• _Instructions for the task_
Exact copies of the lines from the one holding "JP2 pin 3: N16 -> N2" through the last line of the entries below are to be printed, with pictures omitted.
(Record set begins)
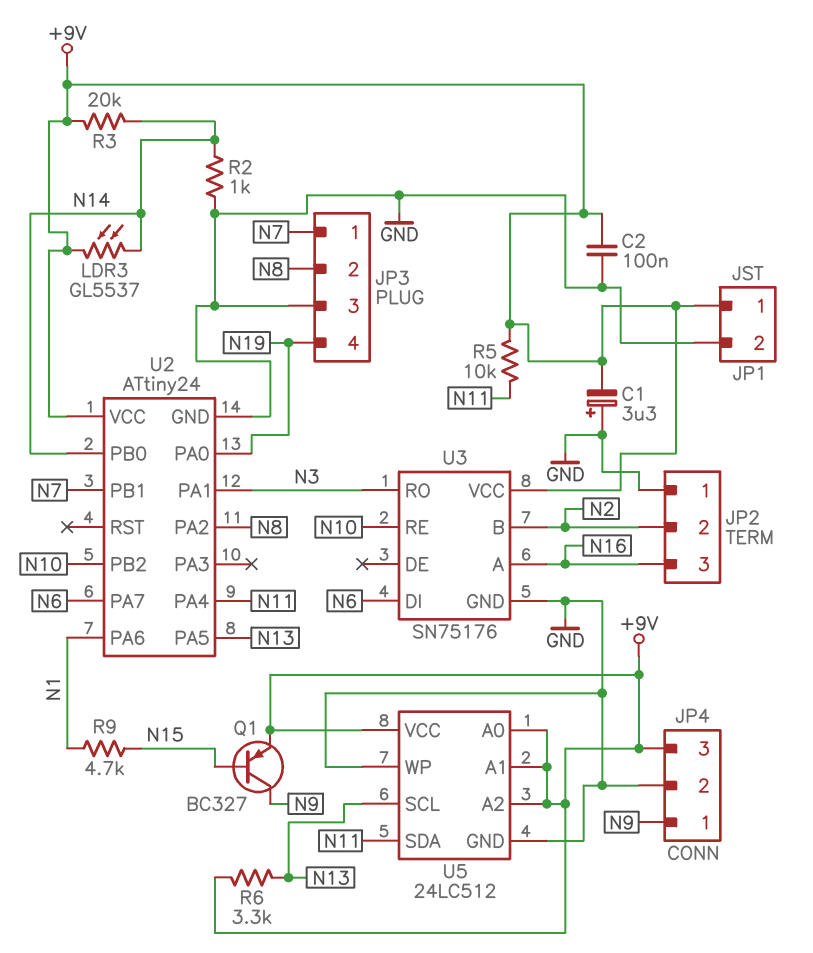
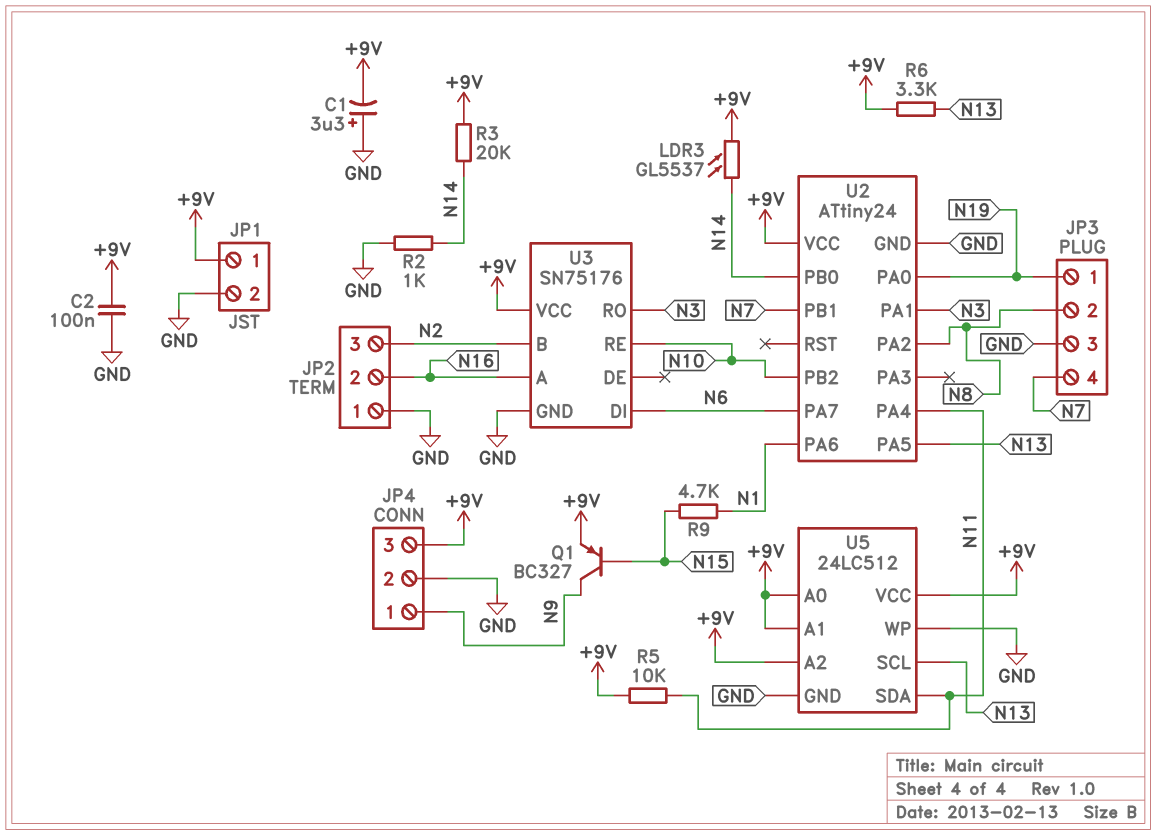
JP2 pin 2: N2 -> N16
JP2 pin 3: N16 -> N2
JP3 pin 1: N7 -> N19
JP3 pin 4: N19 -> N7

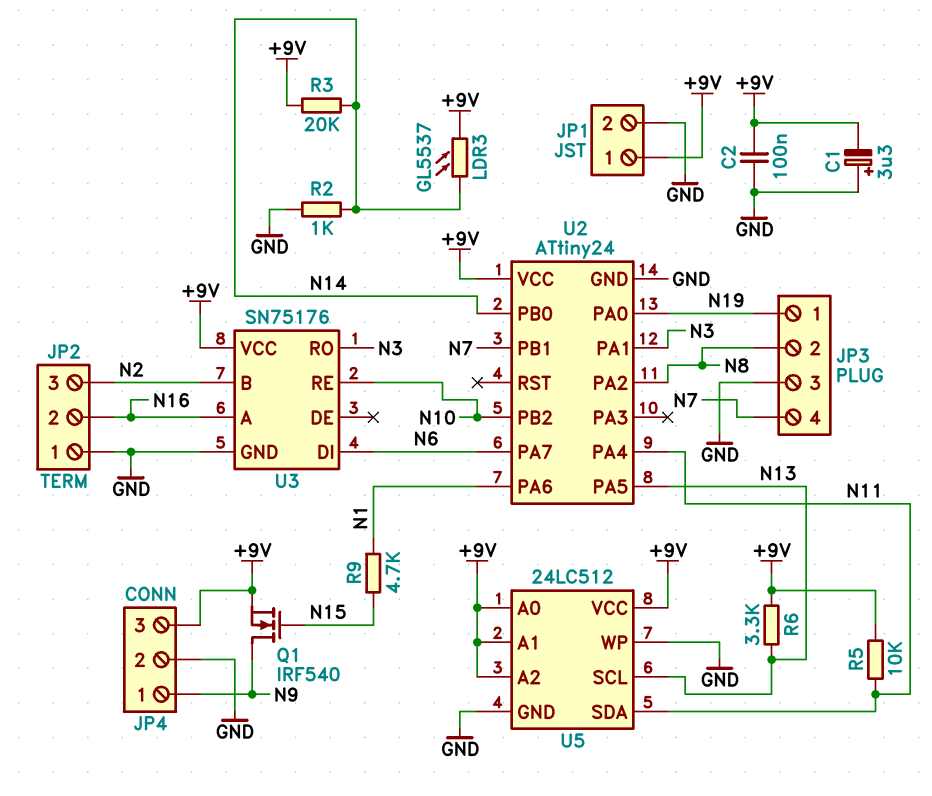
Q1: PNP BC327 (B N15, C N9, E +9V) -> NMOS IRF540 (G N15, D N9, S +9V)

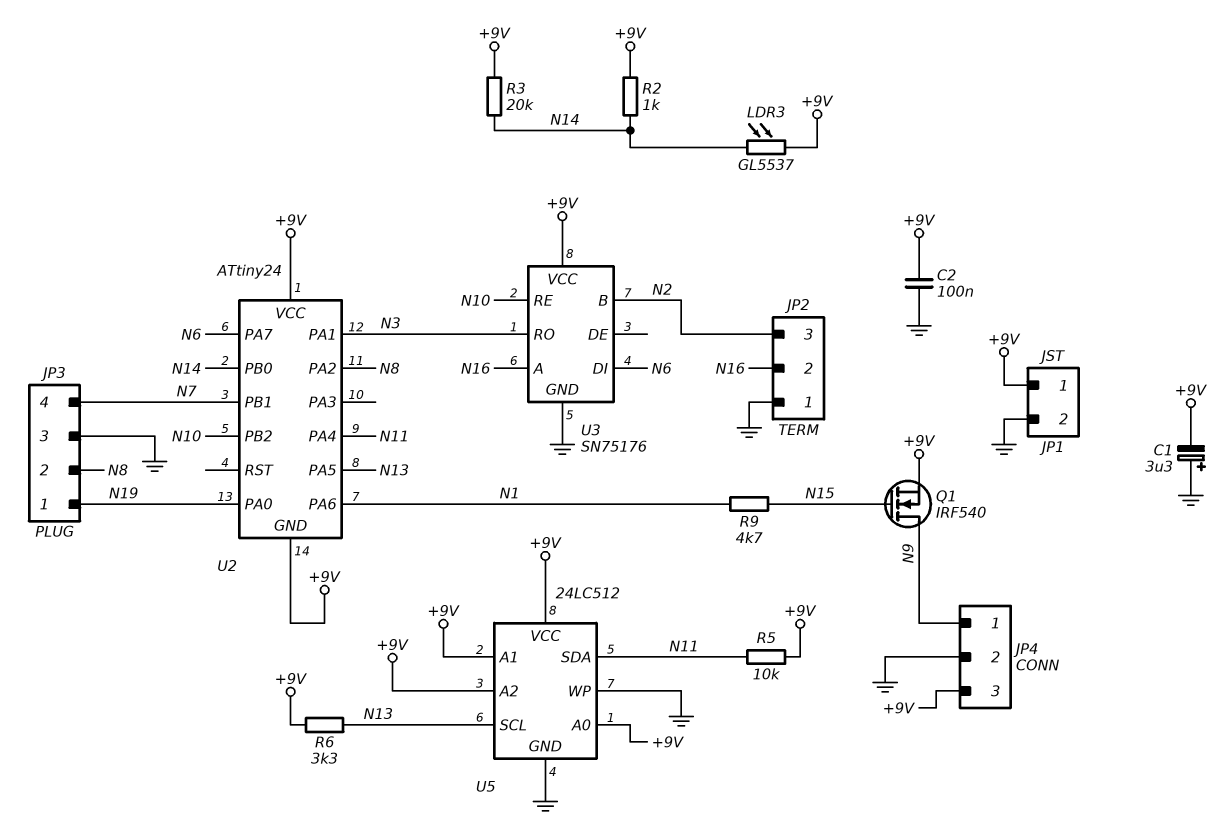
R2: 1k (GND, N14) -> 1k (+9V, N14)
U2 pin GND: GND -> +9V

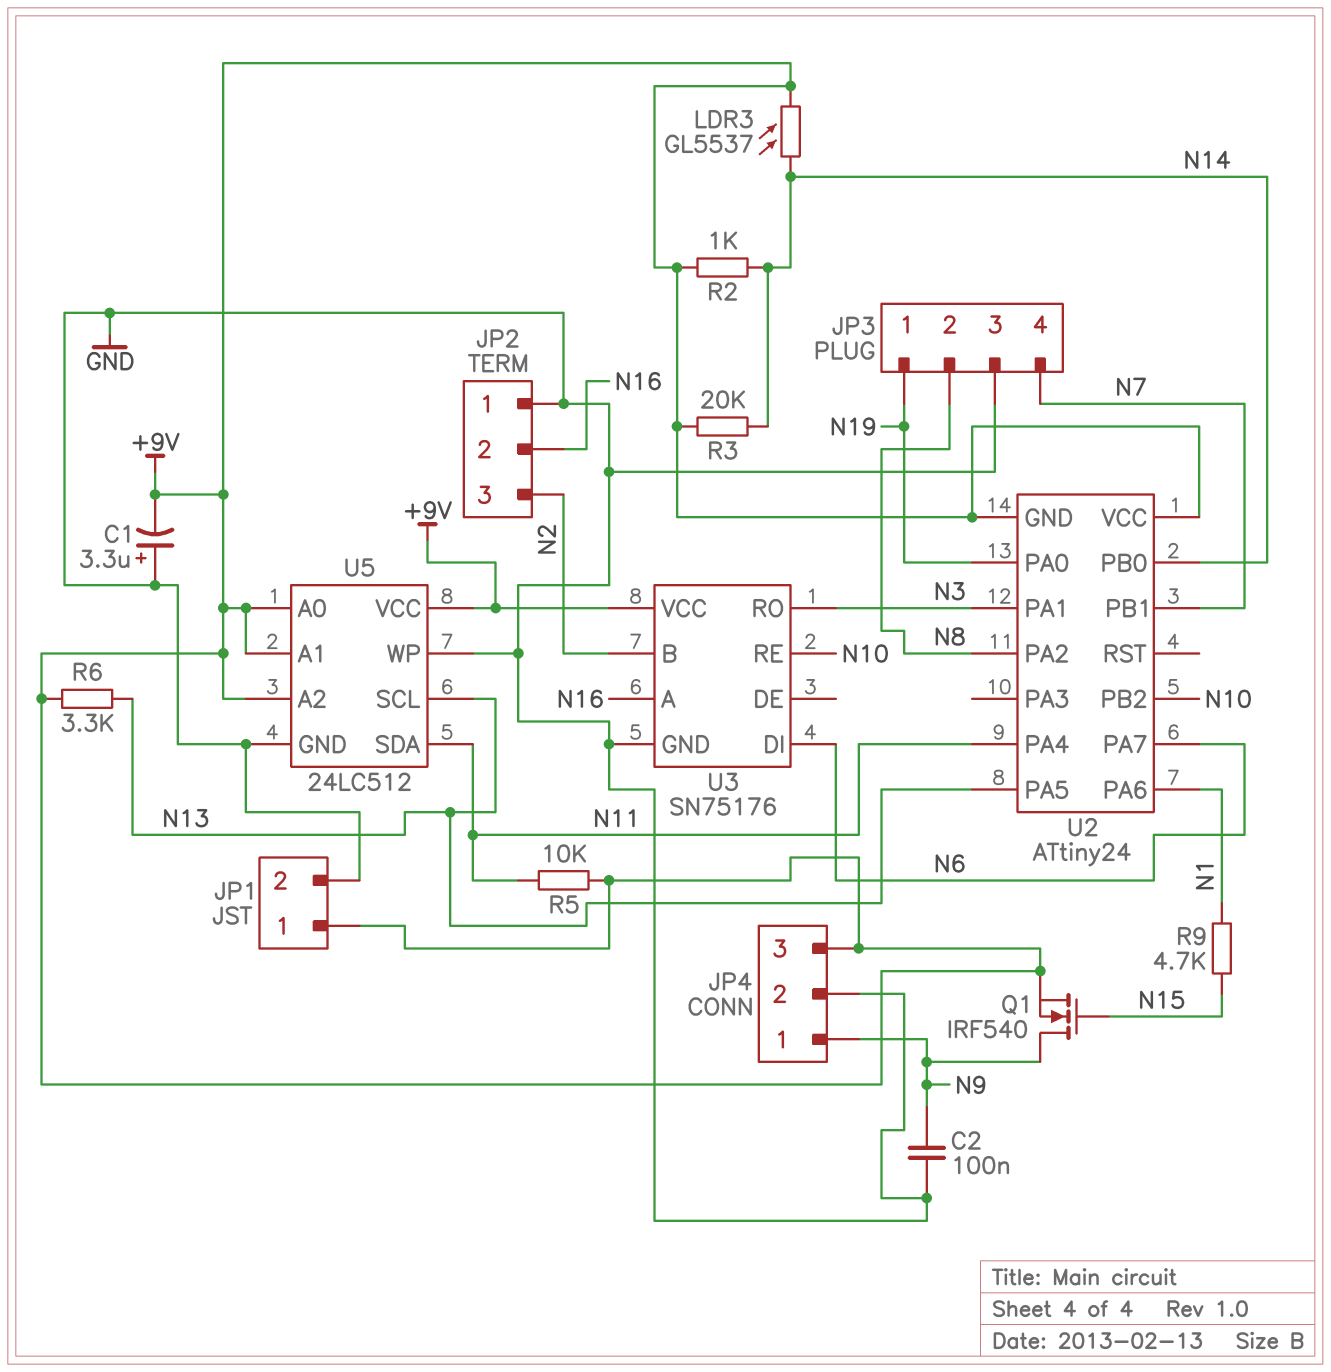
C2: 100nF (+9V, GND) -> 100nF (GND, N9)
(Record set ends)
• _Solution for this problem_
JP2 pin 3: N16 -> N2
JP3 pin 1: N7 -> N19
JP3 pin 4: N19 -> N7

Q1: PNP BC327 (B N15, C N9, E +9V) -> NMOS IRF540 (G N15, D N9, S +9V)

R2: 1k (GND, N14) -> 1k (+9V, N14)
U2 pin GND: GND -> +9V

C2: 100nF (+9V, GND) -> 100nF (GND, N9)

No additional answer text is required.